- Instructions for the task -
Although the entries contain pictures, your copy should hold only their exact text.

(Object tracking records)
┄┄┄┄┄┄┄┄┄┄┄┄┄┄┄┄┄┄┄┄

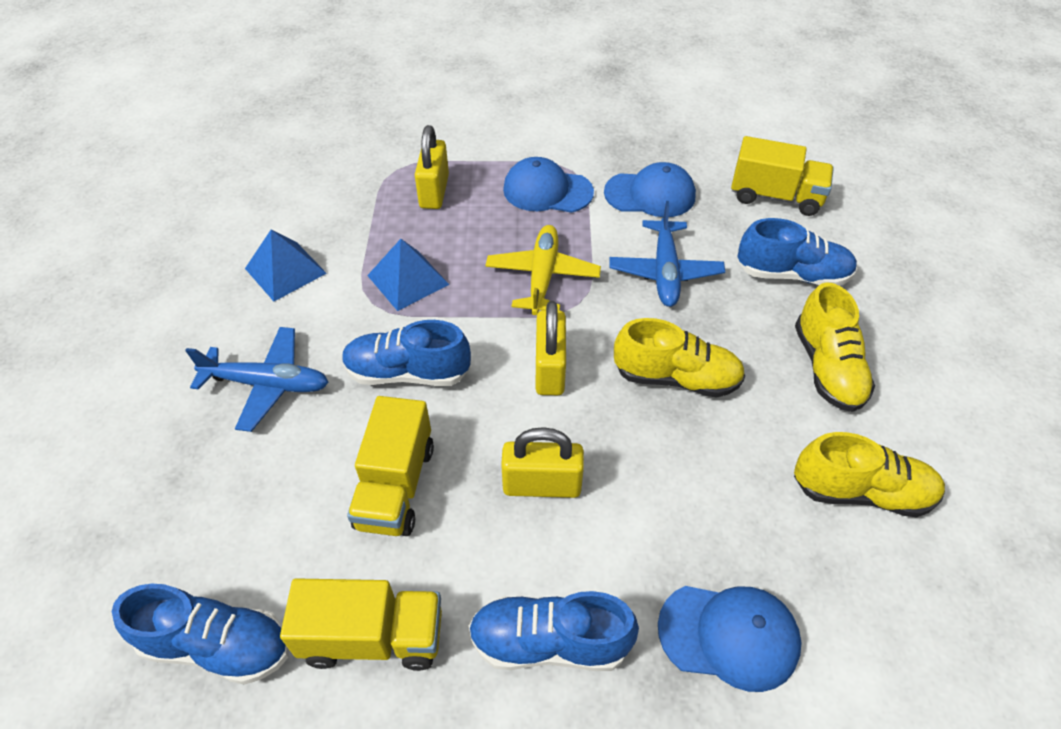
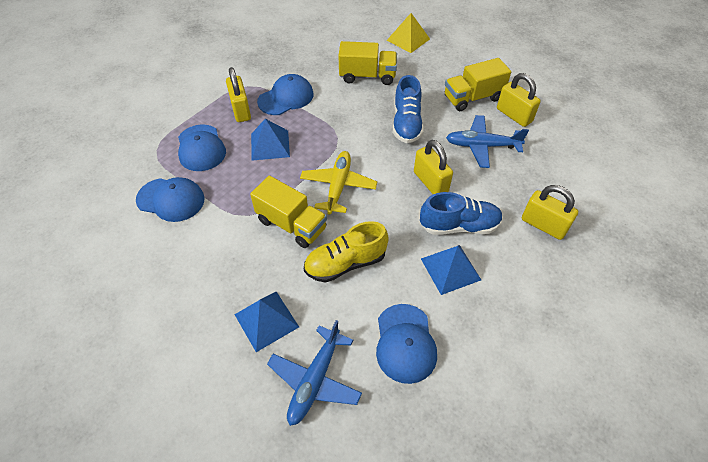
blue cap: 3 -> 4
blue pyramid: 2 -> 3
blue shoe: 4 -> 2
yellow padlock: 3 -> 4
yellow pyramid: 0 -> 1
yellow shoe: 3 -> 1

┄┄┄┄┄┄┄┄┄┄┄┄┄┄┄┄┄┄┄┄

- Task solution -
blue cap: 3 -> 4
blue pyramid: 2 -> 3
blue shoe: 4 -> 2
yellow padlock: 3 -> 4
yellow pyramid: 0 -> 1
yellow shoe: 3 -> 1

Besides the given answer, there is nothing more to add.